- _The input_
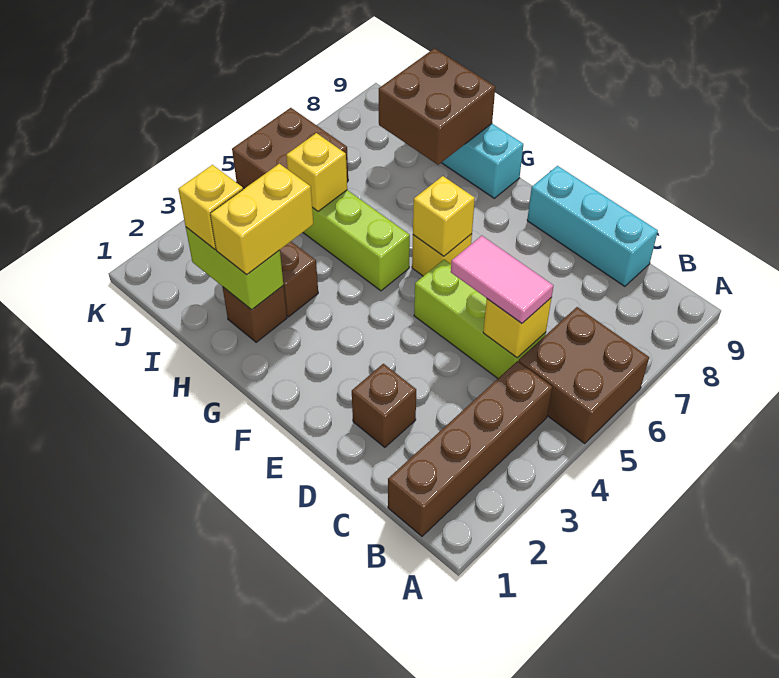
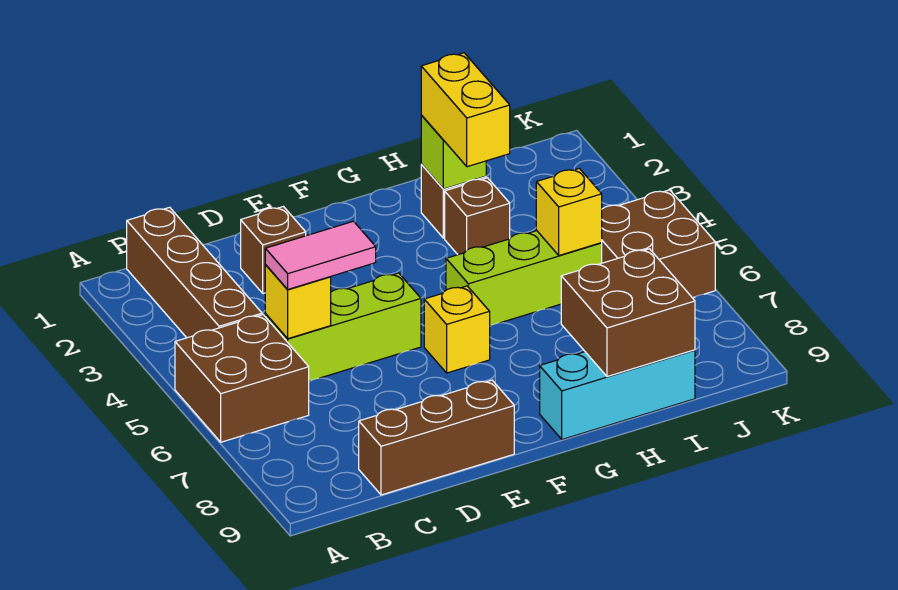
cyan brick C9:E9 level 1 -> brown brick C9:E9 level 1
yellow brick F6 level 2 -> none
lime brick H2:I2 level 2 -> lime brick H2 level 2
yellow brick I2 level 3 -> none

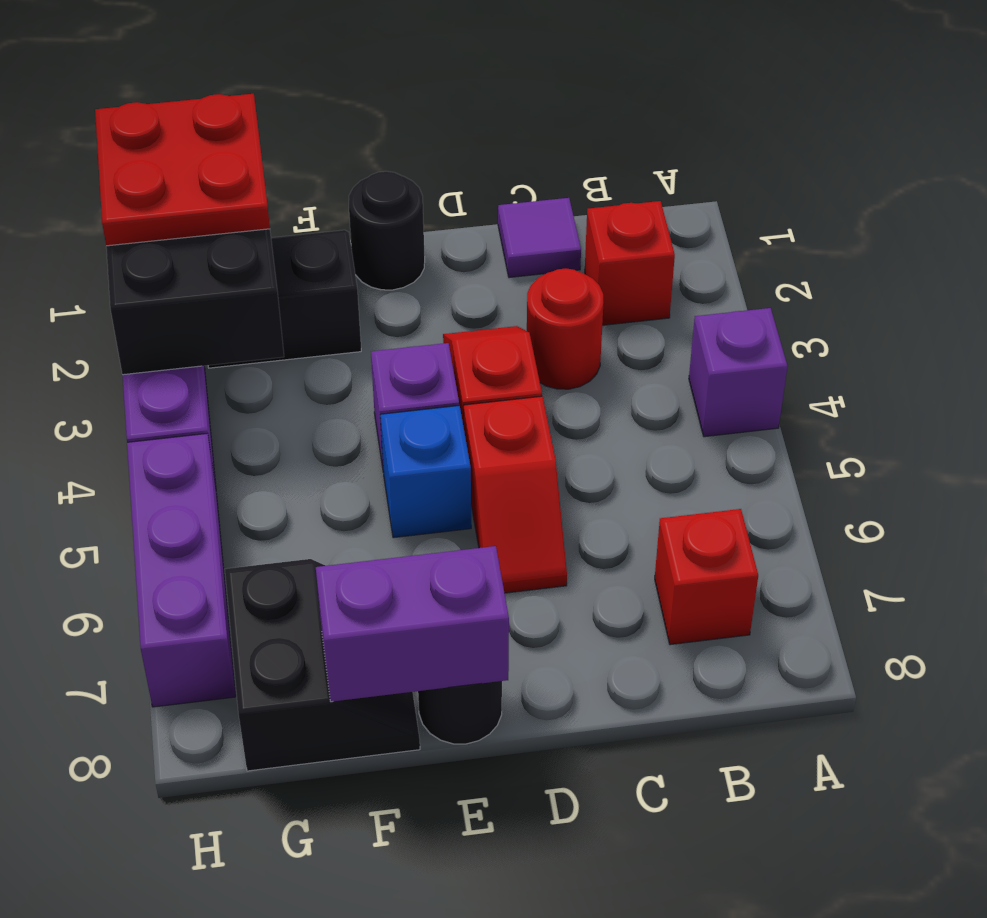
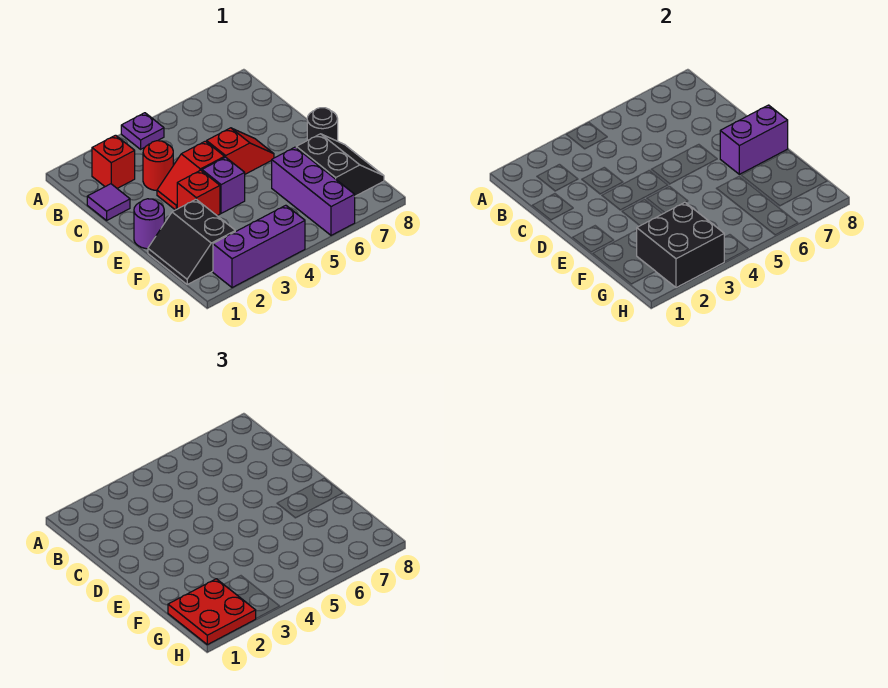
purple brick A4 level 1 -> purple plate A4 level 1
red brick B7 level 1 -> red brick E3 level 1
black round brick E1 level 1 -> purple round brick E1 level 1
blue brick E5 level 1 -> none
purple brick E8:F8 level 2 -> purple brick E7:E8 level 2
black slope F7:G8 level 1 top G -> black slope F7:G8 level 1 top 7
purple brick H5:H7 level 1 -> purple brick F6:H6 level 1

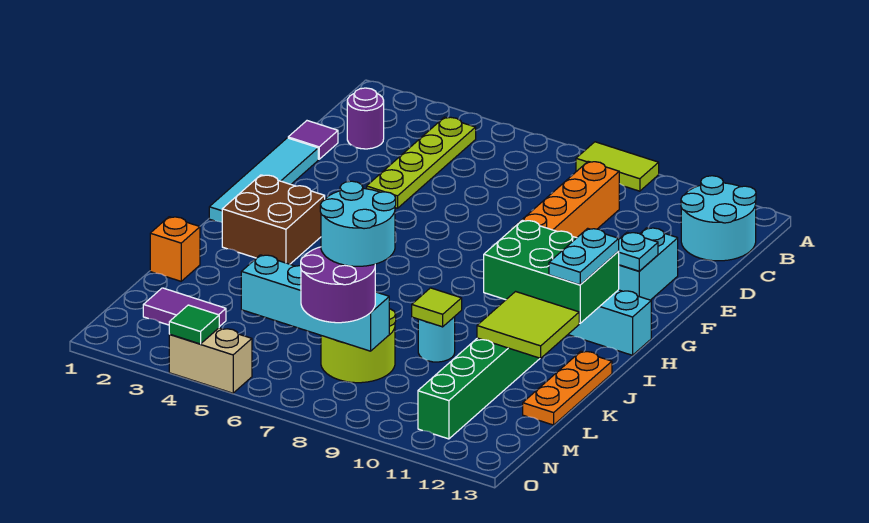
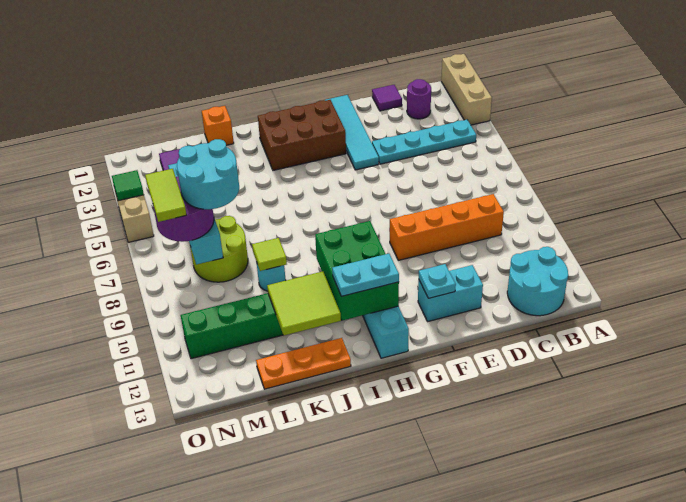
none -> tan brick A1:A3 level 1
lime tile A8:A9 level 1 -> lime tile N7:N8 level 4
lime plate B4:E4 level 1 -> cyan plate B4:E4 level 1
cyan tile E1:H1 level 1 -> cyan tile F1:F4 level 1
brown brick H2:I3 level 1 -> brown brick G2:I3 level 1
...
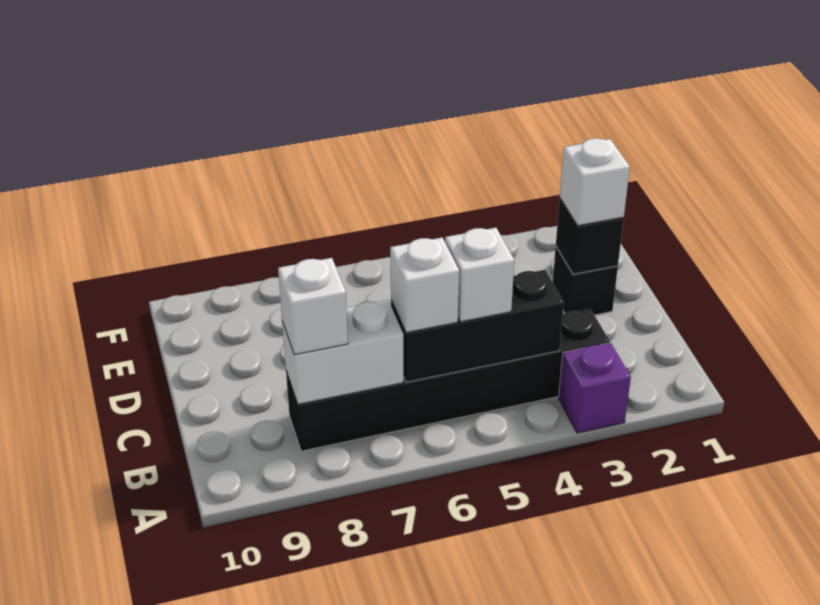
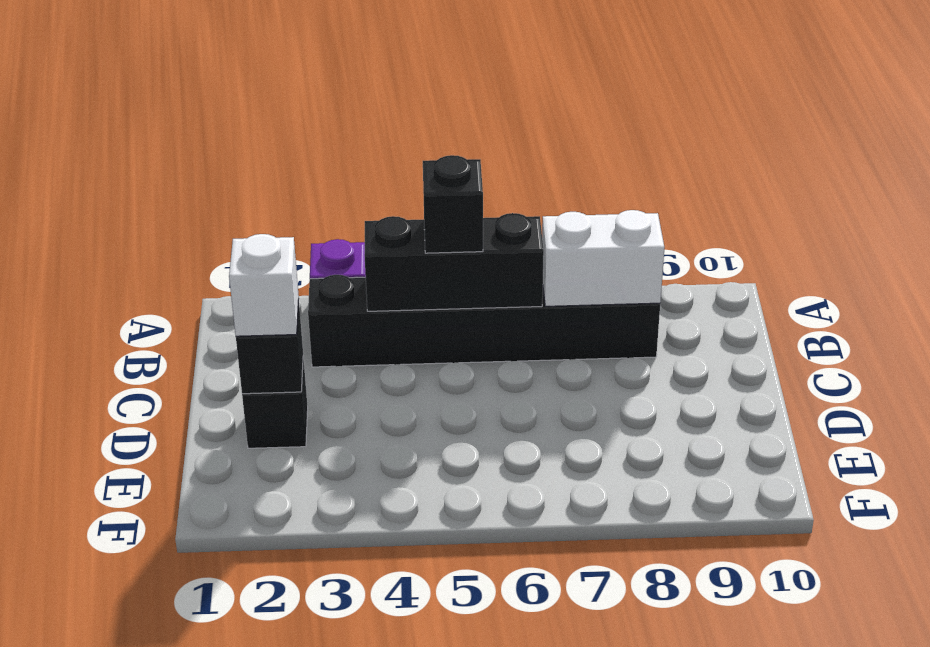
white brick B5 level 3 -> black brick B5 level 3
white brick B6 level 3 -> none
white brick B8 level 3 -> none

- _Work instructions_
Would you please copy every line in the data that contains the word "brown"?

- _Result below_
cyan brick C9:E9 level 1 -> brown brick C9:E9 level 1
brown brick H2:I3 level 1 -> brown brick G2:I3 level 1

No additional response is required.